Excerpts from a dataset
•••

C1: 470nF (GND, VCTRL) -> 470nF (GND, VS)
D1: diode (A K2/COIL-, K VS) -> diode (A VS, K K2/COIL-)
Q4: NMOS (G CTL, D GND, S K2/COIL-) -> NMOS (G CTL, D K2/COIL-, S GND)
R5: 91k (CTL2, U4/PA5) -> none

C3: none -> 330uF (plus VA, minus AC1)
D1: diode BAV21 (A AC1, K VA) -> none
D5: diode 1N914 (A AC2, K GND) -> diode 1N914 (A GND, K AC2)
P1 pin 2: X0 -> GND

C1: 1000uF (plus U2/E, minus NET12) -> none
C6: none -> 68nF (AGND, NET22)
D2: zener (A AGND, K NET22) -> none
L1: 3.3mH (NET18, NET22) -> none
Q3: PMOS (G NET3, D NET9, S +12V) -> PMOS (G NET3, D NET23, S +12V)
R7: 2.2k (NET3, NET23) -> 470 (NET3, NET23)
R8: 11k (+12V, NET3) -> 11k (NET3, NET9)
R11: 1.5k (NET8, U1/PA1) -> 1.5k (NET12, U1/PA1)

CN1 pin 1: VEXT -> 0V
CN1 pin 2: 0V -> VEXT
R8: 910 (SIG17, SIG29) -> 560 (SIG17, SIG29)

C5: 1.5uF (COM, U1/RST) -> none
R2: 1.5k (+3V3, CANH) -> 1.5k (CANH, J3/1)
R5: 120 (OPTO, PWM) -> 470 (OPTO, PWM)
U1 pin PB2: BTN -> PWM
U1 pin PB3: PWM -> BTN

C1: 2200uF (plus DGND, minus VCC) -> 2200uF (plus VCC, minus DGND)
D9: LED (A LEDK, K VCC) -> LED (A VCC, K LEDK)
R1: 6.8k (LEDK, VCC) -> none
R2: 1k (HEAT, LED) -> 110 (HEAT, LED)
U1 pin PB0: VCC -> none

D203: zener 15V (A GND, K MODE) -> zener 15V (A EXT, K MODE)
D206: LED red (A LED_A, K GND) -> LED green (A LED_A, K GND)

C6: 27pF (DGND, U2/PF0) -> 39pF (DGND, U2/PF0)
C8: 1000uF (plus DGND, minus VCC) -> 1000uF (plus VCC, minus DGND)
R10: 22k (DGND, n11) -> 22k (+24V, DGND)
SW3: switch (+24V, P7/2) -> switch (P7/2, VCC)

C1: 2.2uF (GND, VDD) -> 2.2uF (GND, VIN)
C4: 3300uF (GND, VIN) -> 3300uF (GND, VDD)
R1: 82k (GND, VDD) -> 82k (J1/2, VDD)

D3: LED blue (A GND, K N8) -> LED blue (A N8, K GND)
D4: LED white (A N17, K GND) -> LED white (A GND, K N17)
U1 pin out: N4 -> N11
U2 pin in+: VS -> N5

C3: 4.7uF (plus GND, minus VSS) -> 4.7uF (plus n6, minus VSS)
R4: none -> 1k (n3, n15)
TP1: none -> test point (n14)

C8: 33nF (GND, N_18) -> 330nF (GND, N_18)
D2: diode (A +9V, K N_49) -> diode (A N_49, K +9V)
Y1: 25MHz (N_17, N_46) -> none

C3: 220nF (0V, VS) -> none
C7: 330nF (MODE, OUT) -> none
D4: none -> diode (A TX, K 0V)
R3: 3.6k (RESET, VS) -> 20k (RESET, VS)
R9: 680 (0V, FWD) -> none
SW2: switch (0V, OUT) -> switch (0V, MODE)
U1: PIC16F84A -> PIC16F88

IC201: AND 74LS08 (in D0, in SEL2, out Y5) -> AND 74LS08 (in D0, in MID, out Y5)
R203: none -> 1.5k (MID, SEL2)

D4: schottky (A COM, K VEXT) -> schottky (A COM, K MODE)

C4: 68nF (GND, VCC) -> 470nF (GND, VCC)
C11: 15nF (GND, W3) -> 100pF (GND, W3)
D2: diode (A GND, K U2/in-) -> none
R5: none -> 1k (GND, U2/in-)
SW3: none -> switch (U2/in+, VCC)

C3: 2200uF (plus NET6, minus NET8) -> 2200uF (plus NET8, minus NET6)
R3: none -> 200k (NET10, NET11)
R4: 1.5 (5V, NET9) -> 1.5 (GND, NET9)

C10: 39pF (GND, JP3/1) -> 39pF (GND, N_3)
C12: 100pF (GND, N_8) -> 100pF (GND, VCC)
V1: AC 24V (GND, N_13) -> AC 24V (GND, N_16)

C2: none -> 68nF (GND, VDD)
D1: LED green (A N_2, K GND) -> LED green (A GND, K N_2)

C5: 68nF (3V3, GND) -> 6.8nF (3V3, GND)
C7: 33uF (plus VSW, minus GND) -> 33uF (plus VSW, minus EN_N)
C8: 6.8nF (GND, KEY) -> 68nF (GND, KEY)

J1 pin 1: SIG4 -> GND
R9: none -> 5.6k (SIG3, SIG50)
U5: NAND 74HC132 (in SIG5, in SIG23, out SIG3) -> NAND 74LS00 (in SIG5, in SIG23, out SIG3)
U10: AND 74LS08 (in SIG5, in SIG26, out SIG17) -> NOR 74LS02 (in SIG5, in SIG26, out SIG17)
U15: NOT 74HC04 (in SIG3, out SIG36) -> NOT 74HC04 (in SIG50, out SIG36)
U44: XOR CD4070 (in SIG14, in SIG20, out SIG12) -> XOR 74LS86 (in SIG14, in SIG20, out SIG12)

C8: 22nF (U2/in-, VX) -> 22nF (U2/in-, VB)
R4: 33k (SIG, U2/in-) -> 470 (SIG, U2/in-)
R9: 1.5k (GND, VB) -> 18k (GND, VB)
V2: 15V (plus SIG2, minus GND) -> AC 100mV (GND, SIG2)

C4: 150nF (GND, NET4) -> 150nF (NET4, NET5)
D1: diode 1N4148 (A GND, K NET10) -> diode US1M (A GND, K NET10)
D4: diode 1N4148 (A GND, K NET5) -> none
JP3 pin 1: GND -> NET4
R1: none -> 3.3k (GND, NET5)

•••

Task to complete | Output each record exactly, leaving nothing out.

Solved problem |
C1: 470nF (GND, VCTRL) -> 470nF (GND, VS)
D1: diode (A K2/COIL-, K VS) -> diode (A VS, K K2/COIL-)
Q4: NMOS (G CTL, D GND, S K2/COIL-) -> NMOS (G CTL, D K2/COIL-, S GND)
R5: 91k (CTL2, U4/PA5) -> none

C3: none -> 330uF (plus VA, minus AC1)
D1: diode BAV21 (A AC1, K VA) -> none
D5: diode 1N914 (A AC2, K GND) -> diode 1N914 (A GND, K AC2)
P1 pin 2: X0 -> GND

C1: 1000uF (plus U2/E, minus NET12) -> none
C6: none -> 68nF (AGND, NET22)
D2: zener (A AGND, K NET22) -> none
L1: 3.3mH (NET18, NET22) -> none
Q3: PMOS (G NET3, D NET9, S +12V) -> PMOS (G NET3, D NET23, S +12V)
R7: 2.2k (NET3, NET23) -> 470 (NET3, NET23)
R8: 11k (+12V, NET3) -> 11k (NET3, NET9)
R11: 1.5k (NET8, U1/PA1) -> 1.5k (NET12, U1/PA1)

CN1 pin 1: VEXT -> 0V
CN1 pin 2: 0V -> VEXT
R8: 910 (SIG17, SIG29) -> 560 (SIG17, SIG29)

C5: 1.5uF (COM, U1/RST) -> none
R2: 1.5k (+3V3, CANH) -> 1.5k (CANH, J3/1)
R5: 120 (OPTO, PWM) -> 470 (OPTO, PWM)
U1 pin PB2: BTN -> PWM
U1 pin PB3: PWM -> BTN

C1: 2200uF (plus DGND, minus VCC) -> 2200uF (plus VCC, minus DGND)
D9: LED (A LEDK, K VCC) -> LED (A VCC, K LEDK)
R1: 6.8k (LEDK, VCC) -> none
R2: 1k (HEAT, LED) -> 110 (HEAT, LED)
U1 pin PB0: VCC -> none

D203: zener 15V (A GND, K MODE) -> zener 15V (A EXT, K MODE)
D206: LED red (A LED_A, K GND) -> LED green (A LED_A, K GND)

C6: 27pF (DGND, U2/PF0) -> 39pF (DGND, U2/PF0)
C8: 1000uF (plus DGND, minus VCC) -> 1000uF (plus VCC, minus DGND)
R10: 22k (DGND, n11) -> 22k (+24V, DGND)
SW3: switch (+24V, P7/2) -> switch (P7/2, VCC)

C1: 2.2uF (GND, VDD) -> 2.2uF (GND, VIN)
C4: 3300uF (GND, VIN) -> 3300uF (GND, VDD)
R1: 82k (GND, VDD) -> 82k (J1/2, VDD)

D3: LED blue (A GND, K N8) -> LED blue (A N8, K GND)
D4: LED white (A N17, K GND) -> LED white (A GND, K N17)
U1 pin out: N4 -> N11
U2 pin in+: VS -> N5

C3: 4.7uF (plus GND, minus VSS) -> 4.7uF (plus n6, minus VSS)
R4: none -> 1k (n3, n15)
TP1: none -> test point (n14)

C8: 33nF (GND, N_18) -> 330nF (GND, N_18)
D2: diode (A +9V, K N_49) -> diode (A N_49, K +9V)
Y1: 25MHz (N_17, N_46) -> none

C3: 220nF (0V, VS) -> none
C7: 330nF (MODE, OUT) -> none
D4: none -> diode (A TX, K 0V)
R3: 3.6k (RESET, VS) -> 20k (RESET, VS)
R9: 680 (0V, FWD) -> none
SW2: switch (0V, OUT) -> switch (0V, MODE)
U1: PIC16F84A -> PIC16F88

IC201: AND 74LS08 (in D0, in SEL2, out Y5) -> AND 74LS08 (in D0, in MID, out Y5)
R203: none -> 1.5k (MID, SEL2)

D4: schottky (A COM, K VEXT) -> schottky (A COM, K MODE)

C4: 68nF (GND, VCC) -> 470nF (GND, VCC)
C11: 15nF (GND, W3) -> 100pF (GND, W3)
D2: diode (A GND, K U2/in-) -> none
R5: none -> 1k (GND, U2/in-)
SW3: none -> switch (U2/in+, VCC)

C3: 2200uF (plus NET6, minus NET8) -> 2200uF (plus NET8, minus NET6)
R3: none -> 200k (NET10, NET11)
R4: 1.5 (5V, NET9) -> 1.5 (GND, NET9)

C10: 39pF (GND, JP3/1) -> 39pF (GND, N_3)
C12: 100pF (GND, N_8) -> 100pF (GND, VCC)
V1: AC 24V (GND, N_13) -> AC 24V (GND, N_16)

C2: none -> 68nF (GND, VDD)
D1: LED green (A N_2, K GND) -> LED green (A GND, K N_2)

C5: 68nF (3V3, GND) -> 6.8nF (3V3, GND)
C7: 33uF (plus VSW, minus GND) -> 33uF (plus VSW, minus EN_N)
C8: 6.8nF (GND, KEY) -> 68nF (GND, KEY)

J1 pin 1: SIG4 -> GND
R9: none -> 5.6k (SIG3, SIG50)
U5: NAND 74HC132 (in SIG5, in SIG23, out SIG3) -> NAND 74LS00 (in SIG5, in SIG23, out SIG3)
U10: AND 74LS08 (in SIG5, in SIG26, out SIG17) -> NOR 74LS02 (in SIG5, in SIG26, out SIG17)
U15: NOT 74HC04 (in SIG3, out SIG36) -> NOT 74HC04 (in SIG50, out SIG36)
U44: XOR CD4070 (in SIG14, in SIG20, out SIG12) -> XOR 74LS86 (in SIG14, in SIG20, out SIG12)

C8: 22nF (U2/in-, VX) -> 22nF (U2/in-, VB)
R4: 33k (SIG, U2/in-) -> 470 (SIG, U2/in-)
R9: 1.5k (GND, VB) -> 18k (GND, VB)
V2: 15V (plus SIG2, minus GND) -> AC 100mV (GND, SIG2)

C4: 150nF (GND, NET4) -> 150nF (NET4, NET5)
D1: diode 1N4148 (A GND, K NET10) -> diode US1M (A GND, K NET10)
D4: diode 1N4148 (A GND, K NET5) -> none
JP3 pin 1: GND -> NET4
R1: none -> 3.3k (GND, NET5)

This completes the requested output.